WHAT THE EXERCISE ASKS: Please output the section of the listing below that opens with the line containing "blue goblet: 1 -> 4" and closes with the line containing "red teapot: 1 -> 0", exactly and with nothing else.

PROVIDED MATERIAL:
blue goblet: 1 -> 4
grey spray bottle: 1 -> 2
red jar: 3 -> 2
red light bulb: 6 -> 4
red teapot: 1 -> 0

* * *

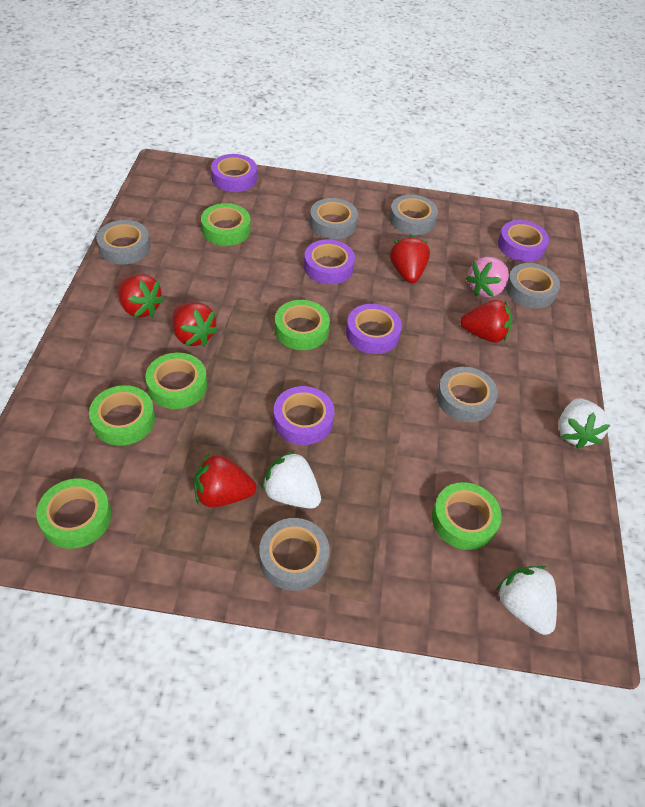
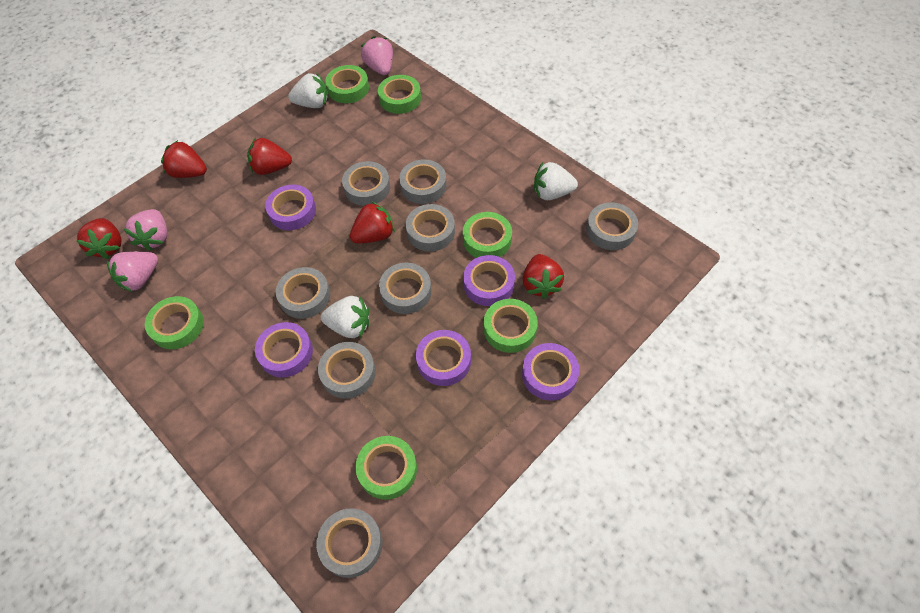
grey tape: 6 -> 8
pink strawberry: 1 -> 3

REPLY:
blue goblet: 1 -> 4
grey spray bottle: 1 -> 2
red jar: 3 -> 2
red light bulb: 6 -> 4
red teapot: 1 -> 0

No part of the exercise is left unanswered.